Segment Start: Records to use
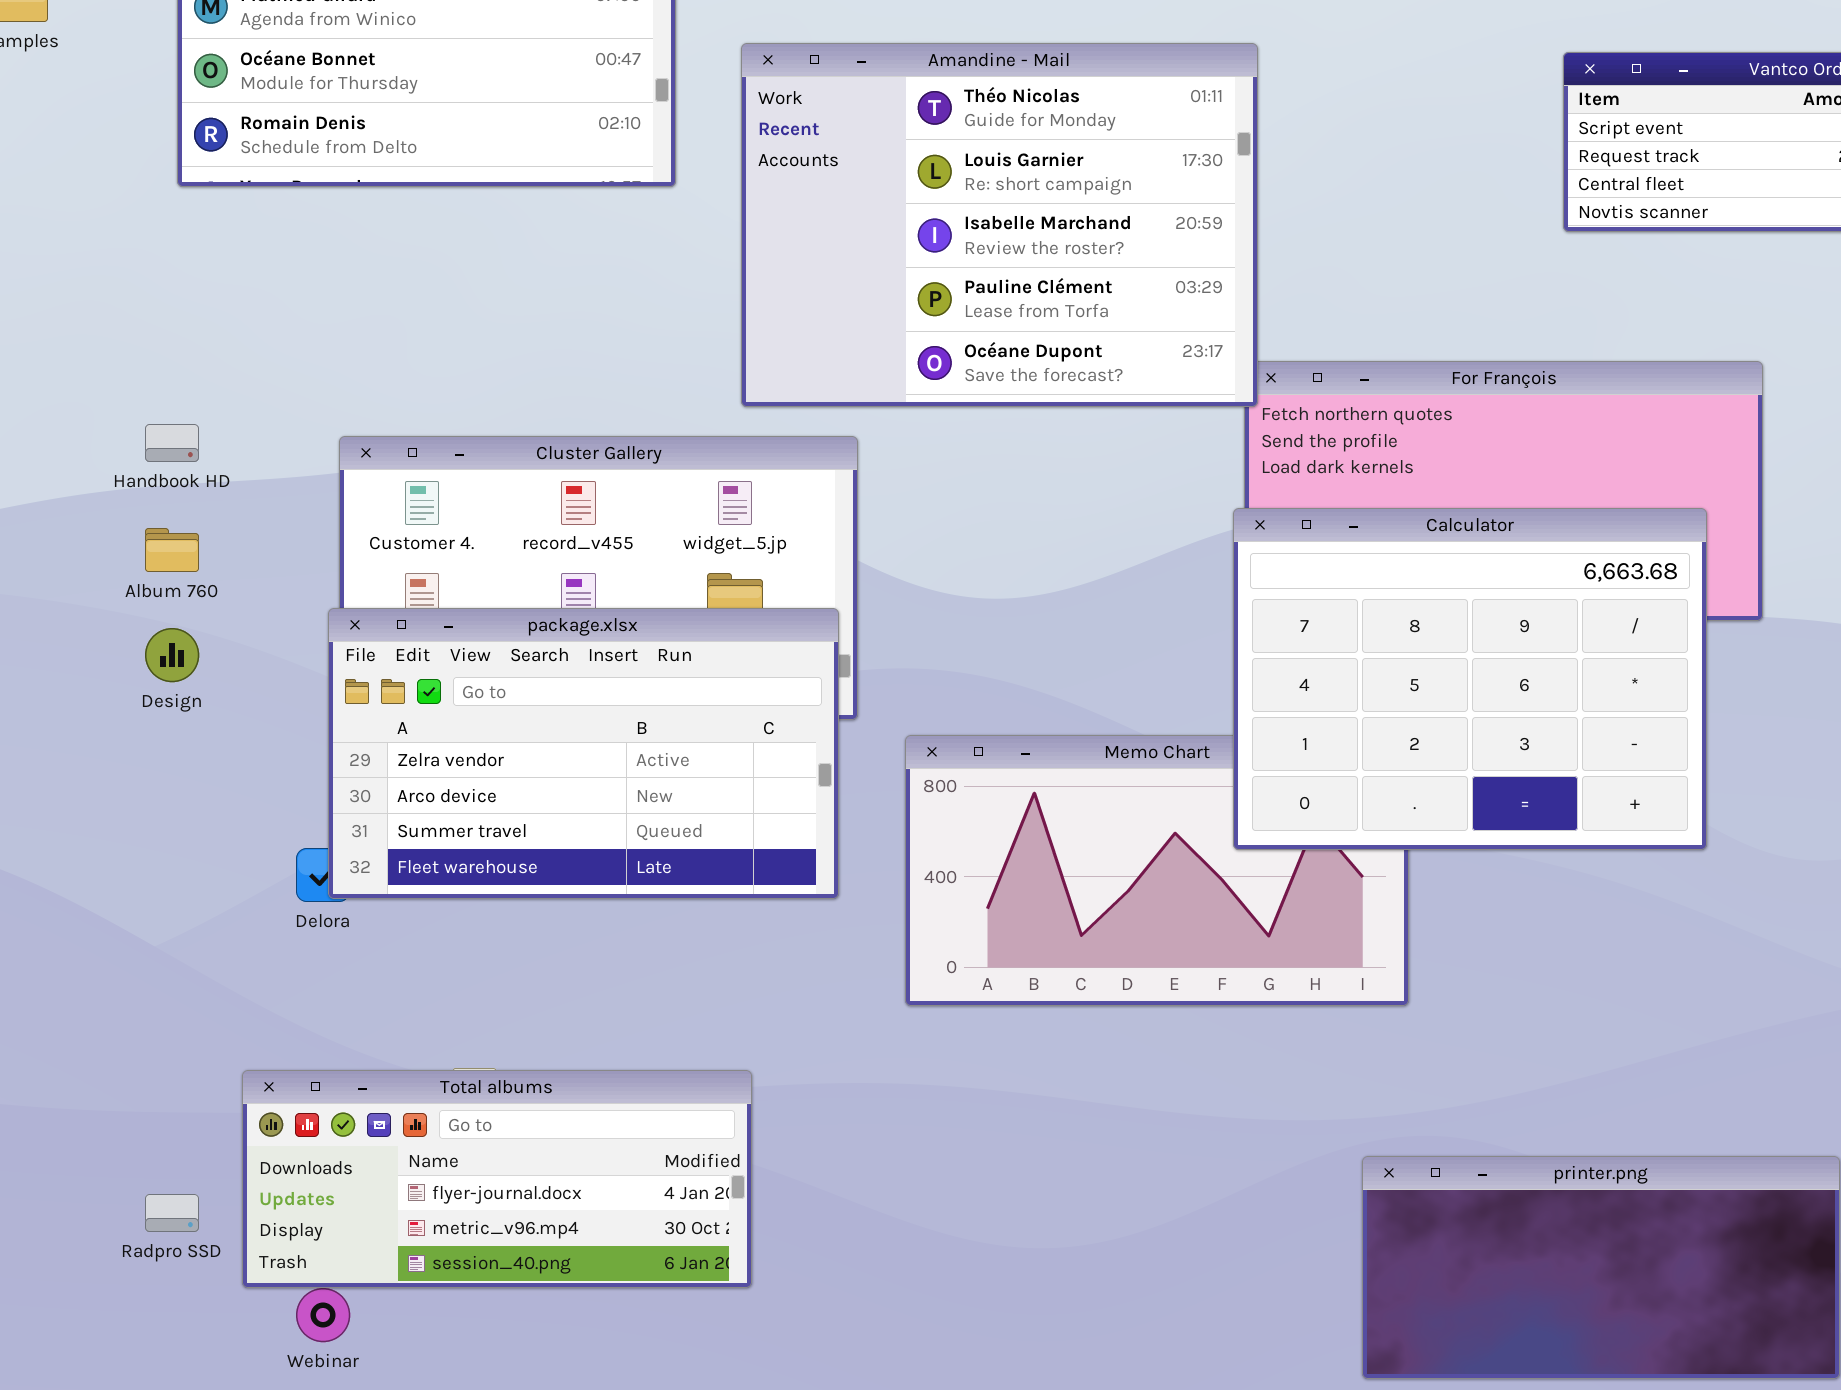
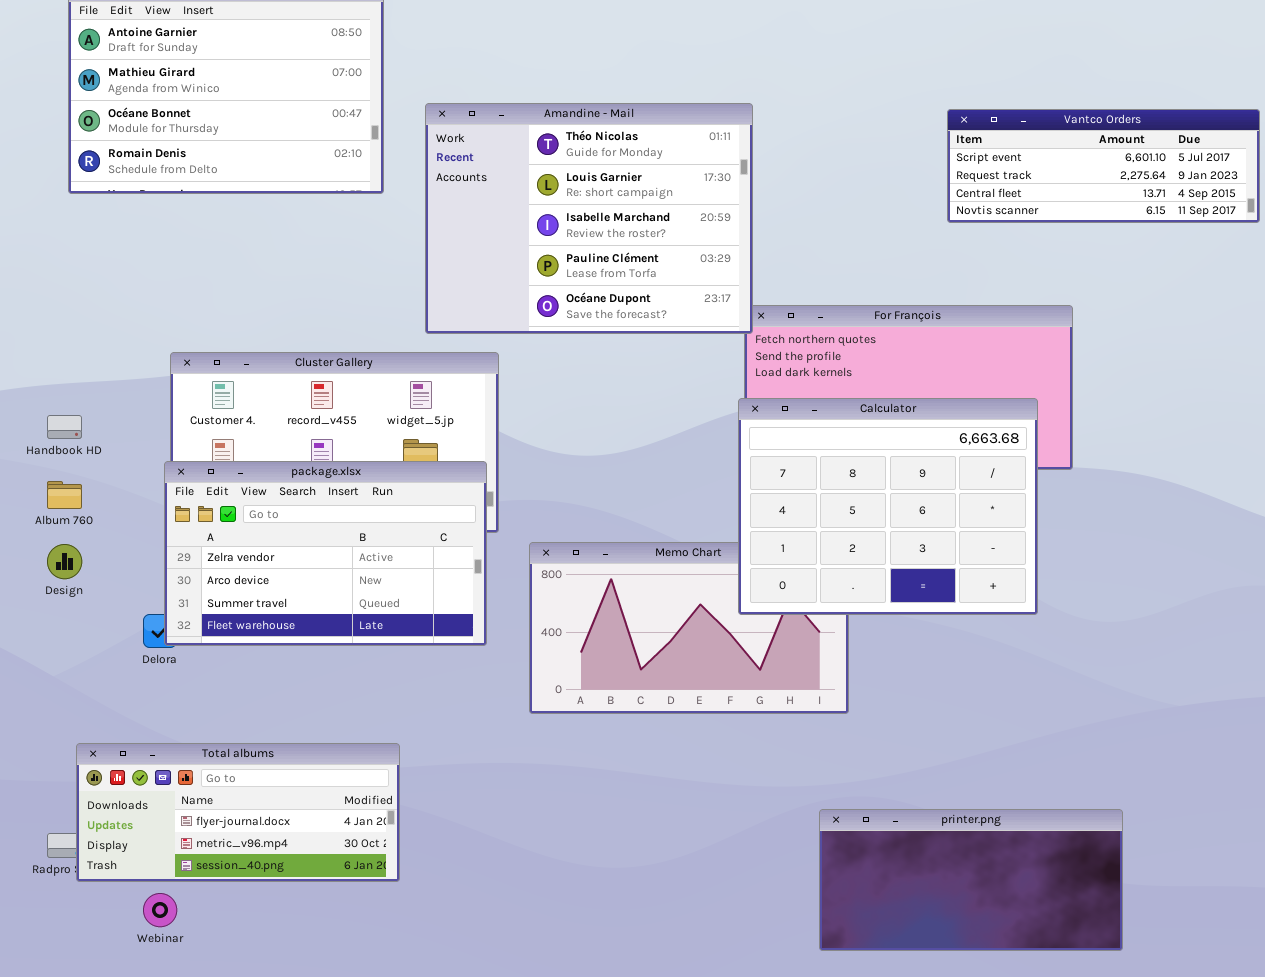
Handbook HD: [145,424,199,462] -> [47,415,82,439], moved
Album 760: [145,528,199,572] -> [47,481,82,509], moved
Design: [145,628,199,682] -> [47,544,82,579], moved
Total albums: [242,1070,752,1288] -> [76,743,400,882], moved

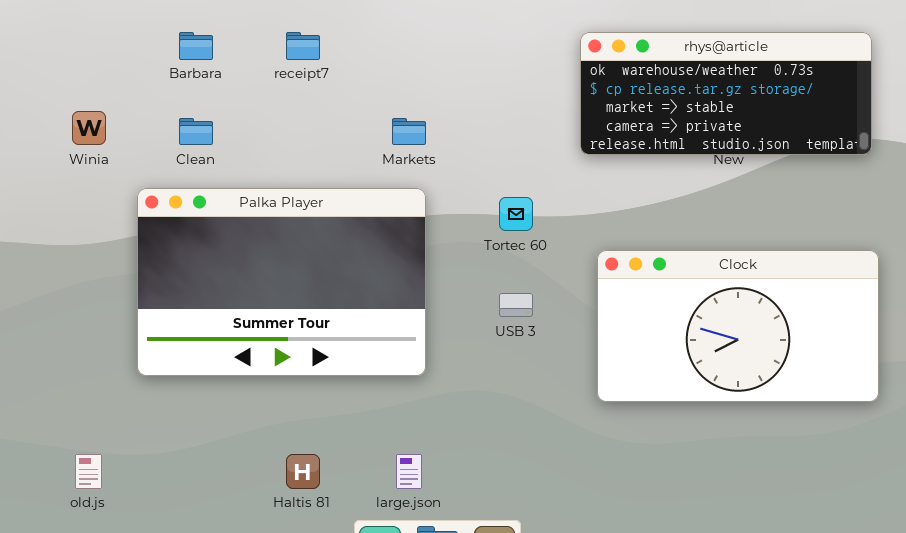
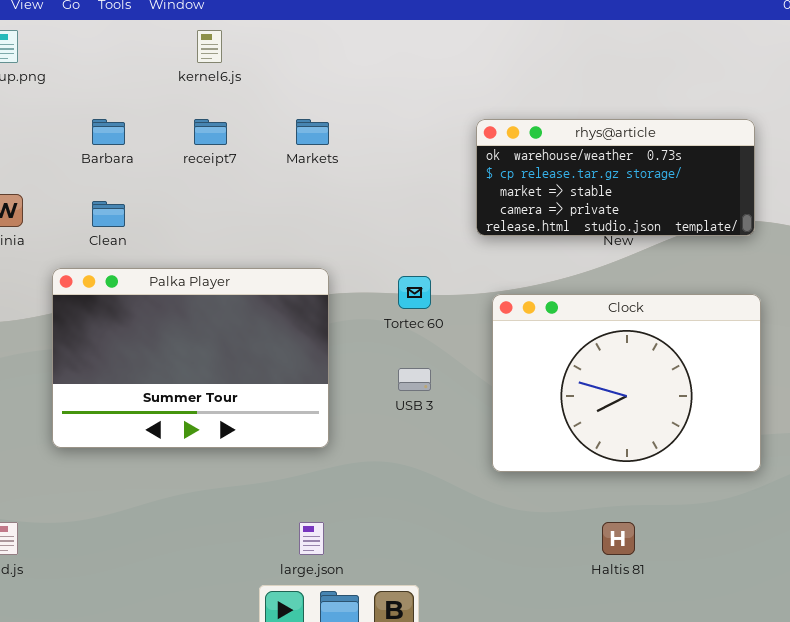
Markets: [392,118,426,145] -> [296,119,329,145], moved
Clock: [597,250,879,402] -> [492,294,761,472], resized
Haltis 81: [286,454,320,489] -> [602,522,635,555], moved

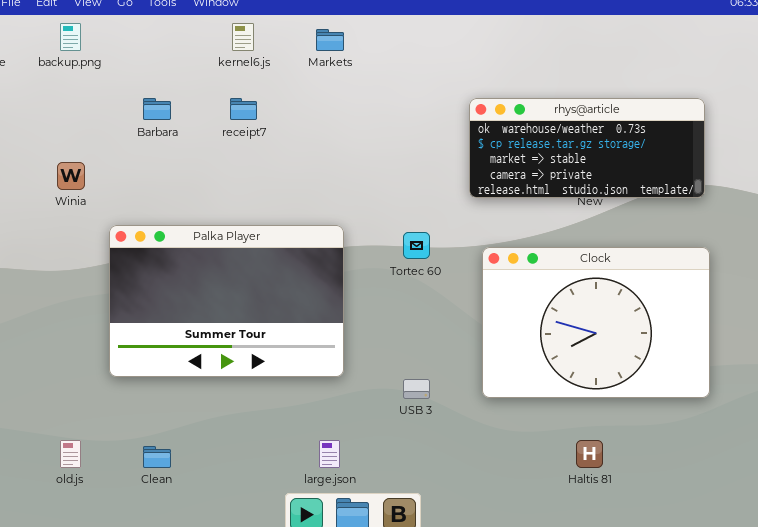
Markets: [296,119,329,145] -> [316,29,344,51], moved
Clean: [92,201,125,227] -> [143,446,171,468], moved
USB 3: [398,368,431,391] -> [403,379,430,399], moved

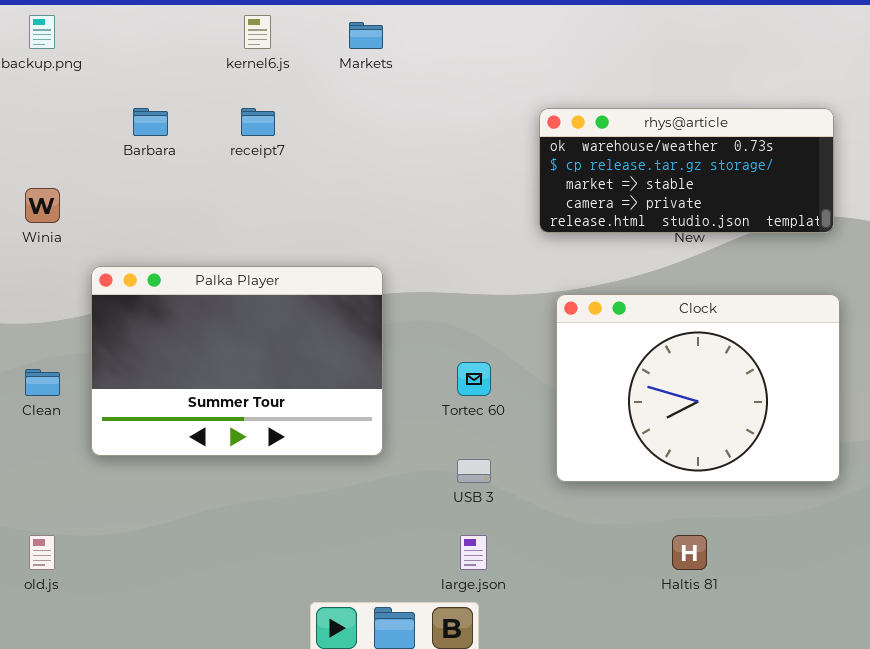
Tortec 60: [403,232,430,259] -> [457,362,491,396], moved
large.json: [319,440,340,468] -> [460,535,487,570], moved
Clean: [143,446,171,468] -> [25,369,60,396], moved

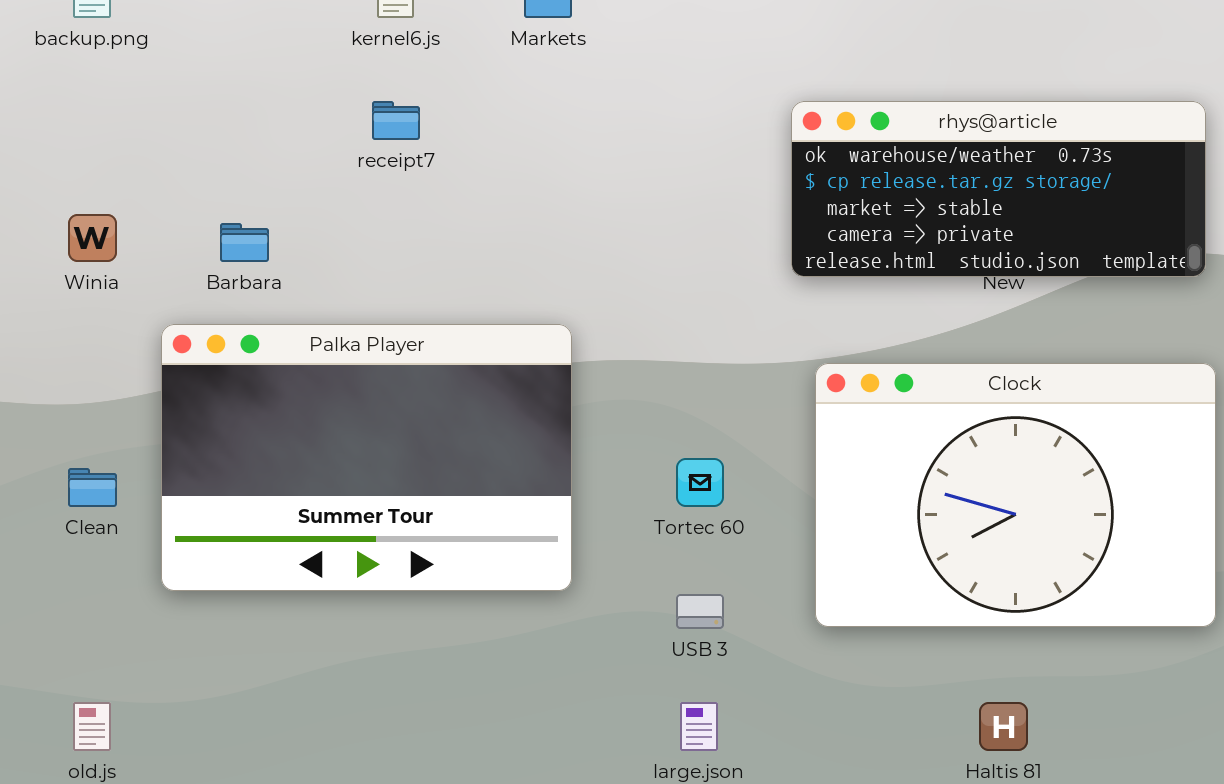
Barbara: [133,108,168,136] -> [220,223,269,262], moved

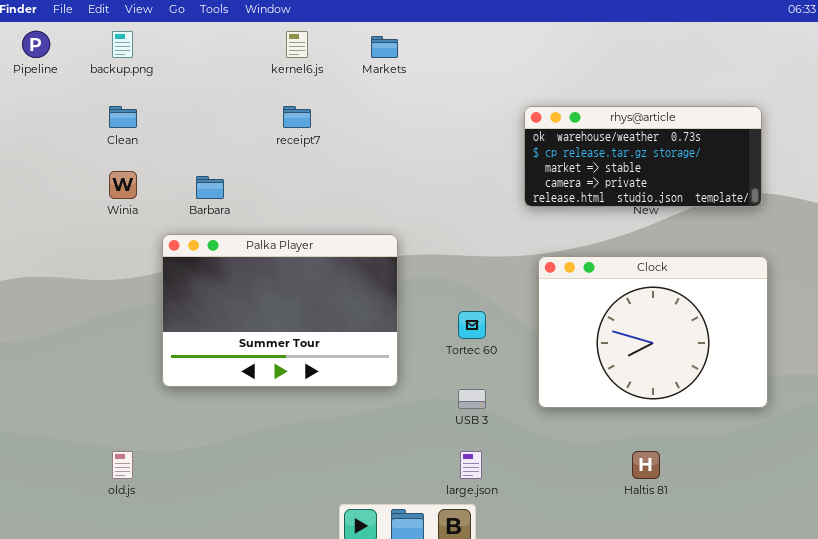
Clean: [68,468,117,507] -> [109,106,137,128], moved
Segment End: Records to use
Exercise aim:
Pictures excluded, set down all the entries exactly.

Task output:
Handbook HD: [145,424,199,462] -> [47,415,82,439], moved
Album 760: [145,528,199,572] -> [47,481,82,509], moved
Design: [145,628,199,682] -> [47,544,82,579], moved
Total albums: [242,1070,752,1288] -> [76,743,400,882], moved

Markets: [392,118,426,145] -> [296,119,329,145], moved
Clock: [597,250,879,402] -> [492,294,761,472], resized
Haltis 81: [286,454,320,489] -> [602,522,635,555], moved

Markets: [296,119,329,145] -> [316,29,344,51], moved
Clean: [92,201,125,227] -> [143,446,171,468], moved
USB 3: [398,368,431,391] -> [403,379,430,399], moved

Tortec 60: [403,232,430,259] -> [457,362,491,396], moved
large.json: [319,440,340,468] -> [460,535,487,570], moved
Clean: [143,446,171,468] -> [25,369,60,396], moved

Barbara: [133,108,168,136] -> [220,223,269,262], moved

Clean: [68,468,117,507] -> [109,106,137,128], moved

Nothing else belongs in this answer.